> **GOAL OF THE EXERCISE**: Where the word "COIL" appears in a line below, copy the whole line.

> **MATERIAL FOR THIS EXERCISE**:

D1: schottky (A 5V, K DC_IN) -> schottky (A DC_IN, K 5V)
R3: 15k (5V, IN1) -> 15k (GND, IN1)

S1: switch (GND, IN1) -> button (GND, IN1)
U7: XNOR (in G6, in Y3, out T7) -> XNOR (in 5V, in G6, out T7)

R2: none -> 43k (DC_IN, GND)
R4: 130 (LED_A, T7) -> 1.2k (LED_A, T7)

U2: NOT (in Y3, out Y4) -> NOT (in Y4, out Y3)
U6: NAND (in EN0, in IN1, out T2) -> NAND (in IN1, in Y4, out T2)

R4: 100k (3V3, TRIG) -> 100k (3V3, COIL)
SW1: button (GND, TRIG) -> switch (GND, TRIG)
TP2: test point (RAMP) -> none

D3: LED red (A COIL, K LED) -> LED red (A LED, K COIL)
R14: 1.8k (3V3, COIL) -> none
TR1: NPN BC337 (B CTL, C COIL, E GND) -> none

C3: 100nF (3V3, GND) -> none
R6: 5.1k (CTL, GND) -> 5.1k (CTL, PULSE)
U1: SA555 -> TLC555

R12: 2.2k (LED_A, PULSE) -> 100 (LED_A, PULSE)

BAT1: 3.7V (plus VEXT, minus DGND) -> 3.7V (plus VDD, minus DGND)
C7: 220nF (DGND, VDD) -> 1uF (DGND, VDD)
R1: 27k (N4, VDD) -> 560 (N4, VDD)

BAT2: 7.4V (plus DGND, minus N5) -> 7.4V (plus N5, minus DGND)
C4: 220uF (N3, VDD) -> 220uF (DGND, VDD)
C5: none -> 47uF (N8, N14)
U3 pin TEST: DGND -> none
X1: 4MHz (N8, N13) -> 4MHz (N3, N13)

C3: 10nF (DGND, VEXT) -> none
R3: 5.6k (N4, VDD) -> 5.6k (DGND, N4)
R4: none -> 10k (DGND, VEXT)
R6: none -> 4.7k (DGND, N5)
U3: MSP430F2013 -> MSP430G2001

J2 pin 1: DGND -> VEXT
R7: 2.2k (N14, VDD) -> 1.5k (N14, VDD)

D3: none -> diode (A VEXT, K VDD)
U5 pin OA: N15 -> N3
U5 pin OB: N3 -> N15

> **EXERCISE SOLUTION**:
R4: 100k (3V3, TRIG) -> 100k (3V3, COIL)
D3: LED red (A COIL, K LED) -> LED red (A LED, K COIL)
R14: 1.8k (3V3, COIL) -> none
TR1: NPN BC337 (B CTL, C COIL, E GND) -> none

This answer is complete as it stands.